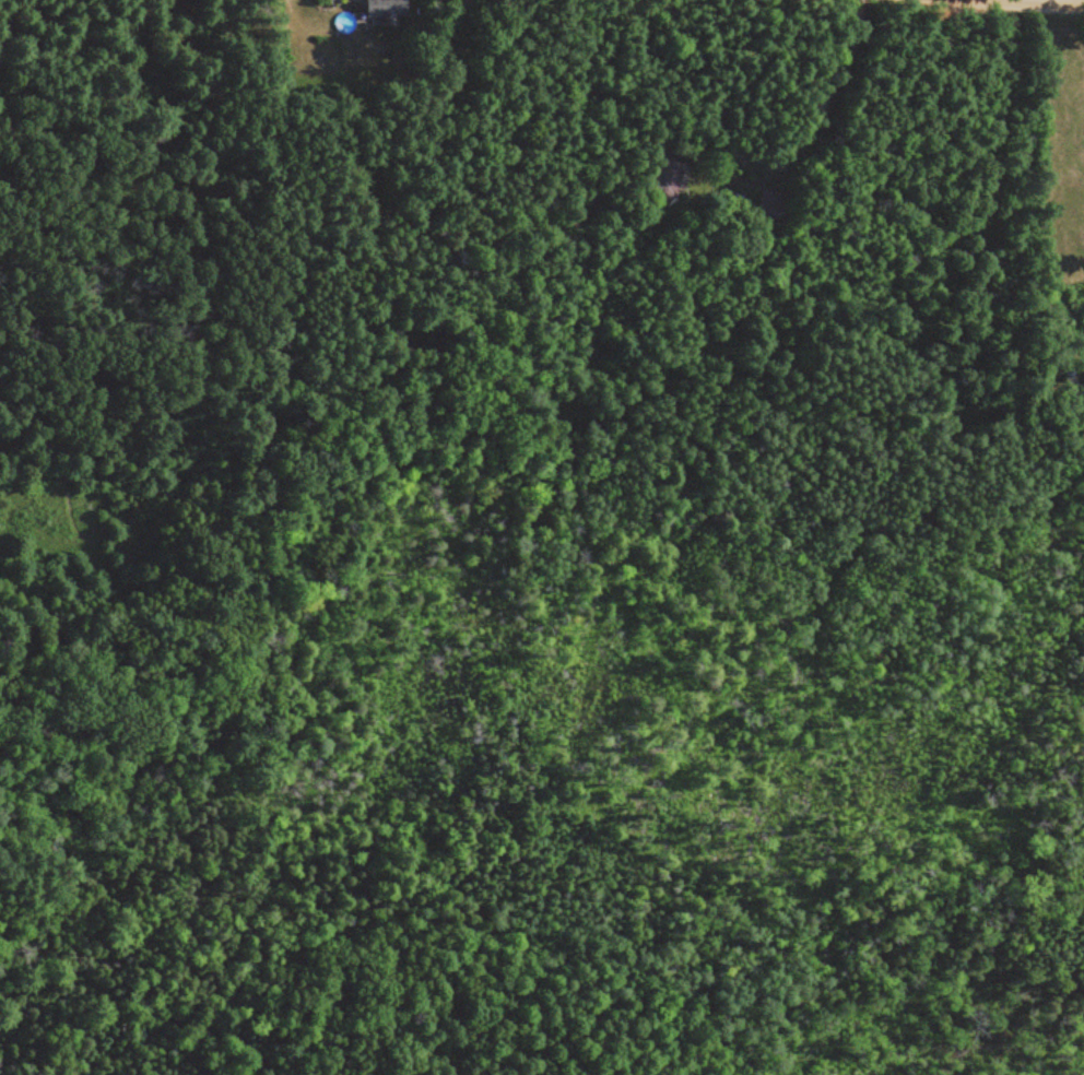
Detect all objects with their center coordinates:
road: (1031, 4)
building: (388, 11)
building: (668, 179)
building: (769, 200)

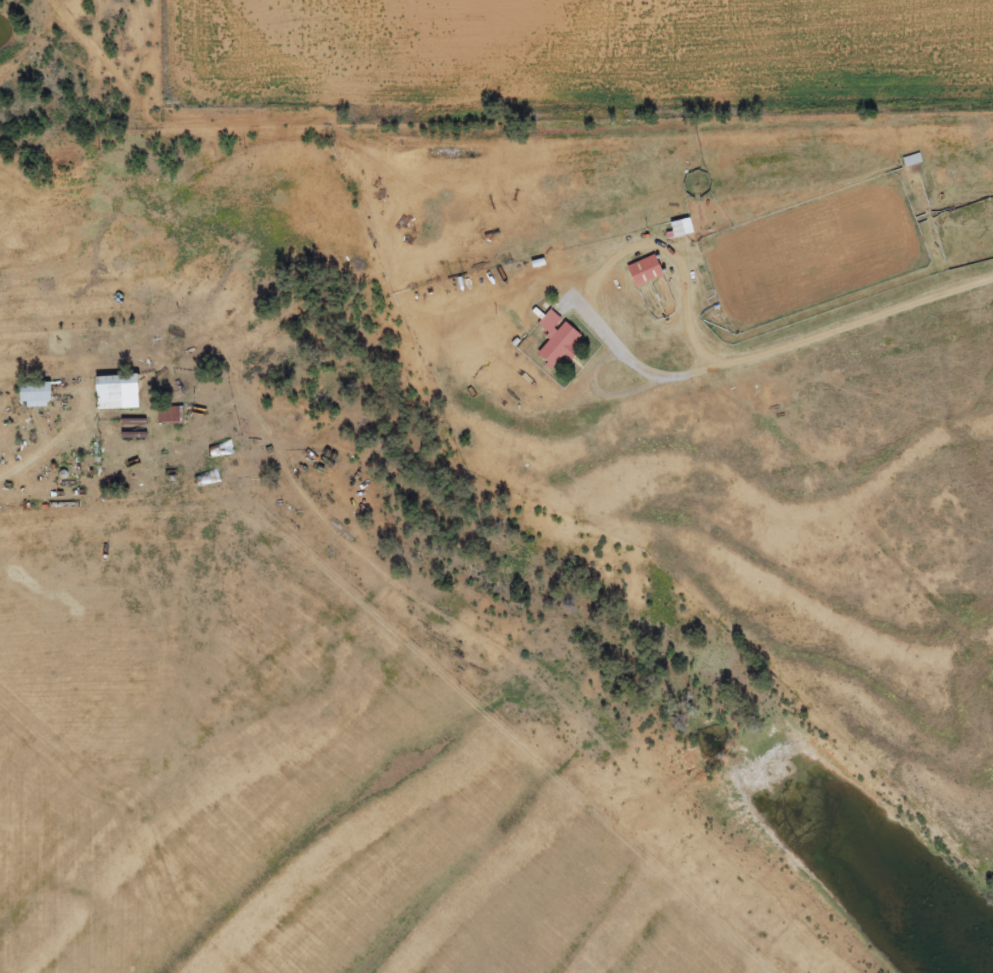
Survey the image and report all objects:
building: (683, 227)
building: (647, 270)
building: (559, 339)
building: (119, 392)
building: (37, 395)
building: (172, 414)
road: (416, 660)
road: (897, 769)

════════════════════

— TASK ITEM —
Reproduce the entries exactly. Do not carry over any picture.

— SOLUTION TO THE EXERCISE —
Detect all objects with their center coordinates:
road: (1031, 4)
building: (388, 11)
building: (668, 179)
building: (769, 200)

Survey the image and report all objects:
building: (683, 227)
building: (647, 270)
building: (559, 339)
building: (119, 392)
building: (37, 395)
building: (172, 414)
road: (416, 660)
road: (897, 769)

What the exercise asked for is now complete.